Raw data section start
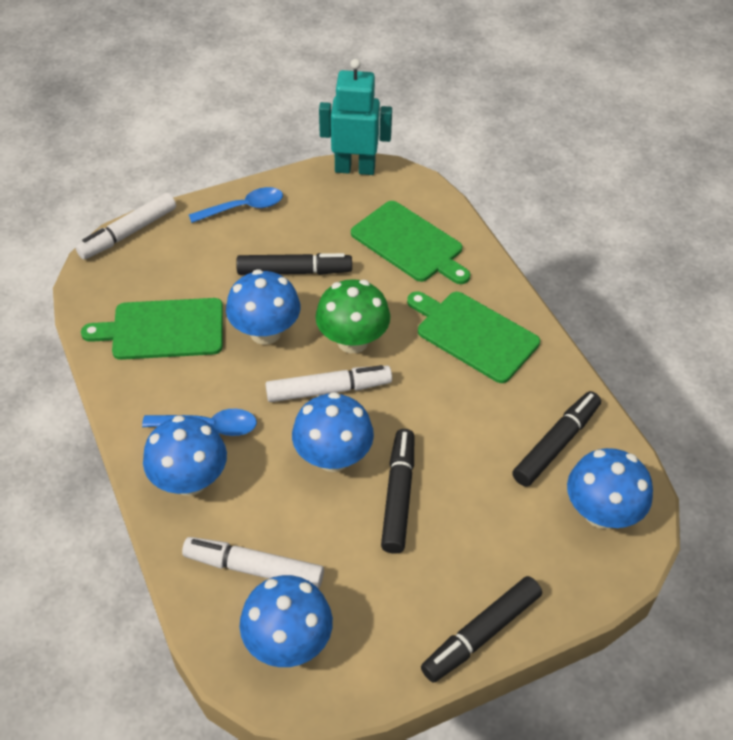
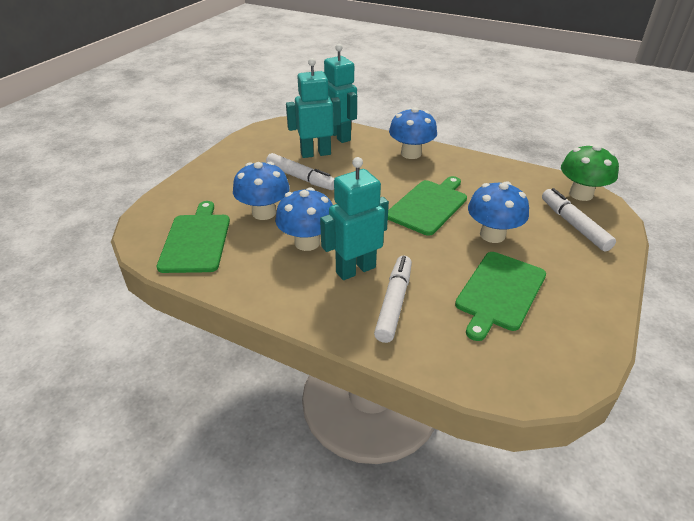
black marker: [236,253,352,275] [381,429,414,554] [421,576,542,683] [512,391,601,487] = 4 -> none = 0
blue mushroom: [143,415,227,496] [226,269,300,345] [239,575,333,667] [292,392,374,472] [567,448,653,529] = 5 -> [233,162,290,220] [275,187,333,251] [389,107,437,159] [468,181,529,243] = 4
blue spoon: [142,409,257,436] [189,187,283,223] = 2 -> none = 0
turquoise robot: [319,59,392,175] = 1 -> [286,58,341,158] [320,157,389,280] [324,44,357,143] = 3

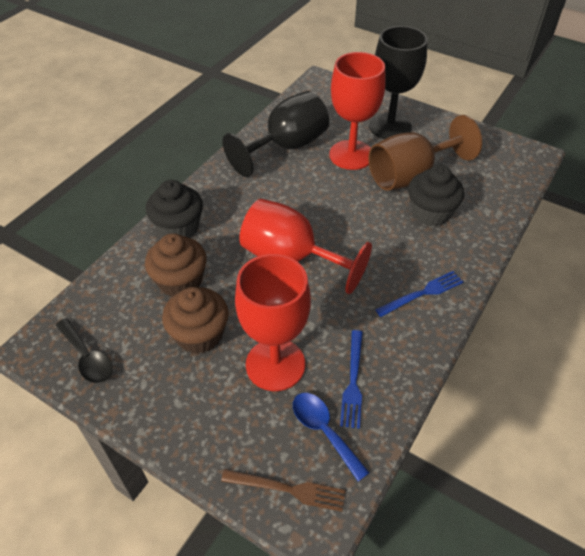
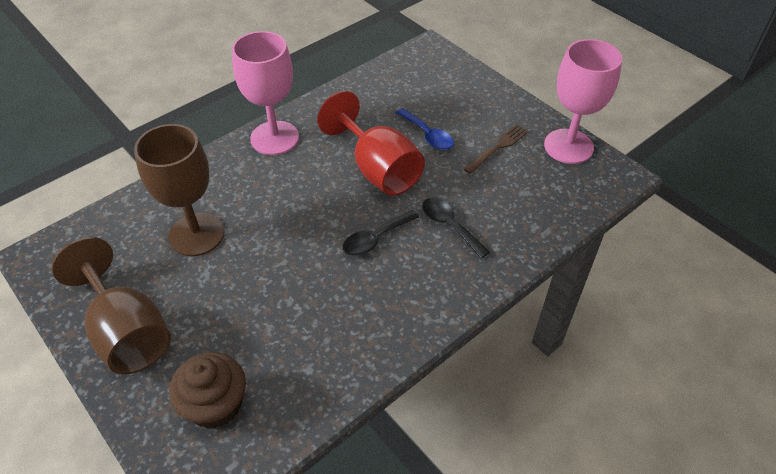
black cupcake: [146,180,203,238] [408,165,464,226] = 2 -> none = 0
black goblet: [222,91,329,177] [369,26,427,139] = 2 -> none = 0
black spoon: [56,318,113,383] = 1 -> [343,210,419,256] [422,198,490,258] = 2
blue fork: [340,330,363,429] [375,271,463,317] = 2 -> none = 0
brown cupcake: [145,233,207,297] [162,287,229,354] = 2 -> [169,352,246,429] = 1
brown goblet: [368,115,482,191] = 1 -> [51,237,171,375] [134,124,224,256] = 2
pink goblet: none = 0 -> [232,31,299,155] [544,39,622,164] = 2
red goblet: [235,254,311,391] [239,199,372,294] [329,52,386,170] = 3 -> [317,91,425,196] = 1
Raw data section end
### Task description
An exact copy of all entries is needed, with no pictures in it.

### Result of this exercise
black marker: [236,253,352,275] [381,429,414,554] [421,576,542,683] [512,391,601,487] = 4 -> none = 0
blue mushroom: [143,415,227,496] [226,269,300,345] [239,575,333,667] [292,392,374,472] [567,448,653,529] = 5 -> [233,162,290,220] [275,187,333,251] [389,107,437,159] [468,181,529,243] = 4
blue spoon: [142,409,257,436] [189,187,283,223] = 2 -> none = 0
turquoise robot: [319,59,392,175] = 1 -> [286,58,341,158] [320,157,389,280] [324,44,357,143] = 3

black cupcake: [146,180,203,238] [408,165,464,226] = 2 -> none = 0
black goblet: [222,91,329,177] [369,26,427,139] = 2 -> none = 0
black spoon: [56,318,113,383] = 1 -> [343,210,419,256] [422,198,490,258] = 2
blue fork: [340,330,363,429] [375,271,463,317] = 2 -> none = 0
brown cupcake: [145,233,207,297] [162,287,229,354] = 2 -> [169,352,246,429] = 1
brown goblet: [368,115,482,191] = 1 -> [51,237,171,375] [134,124,224,256] = 2
pink goblet: none = 0 -> [232,31,299,155] [544,39,622,164] = 2
red goblet: [235,254,311,391] [239,199,372,294] [329,52,386,170] = 3 -> [317,91,425,196] = 1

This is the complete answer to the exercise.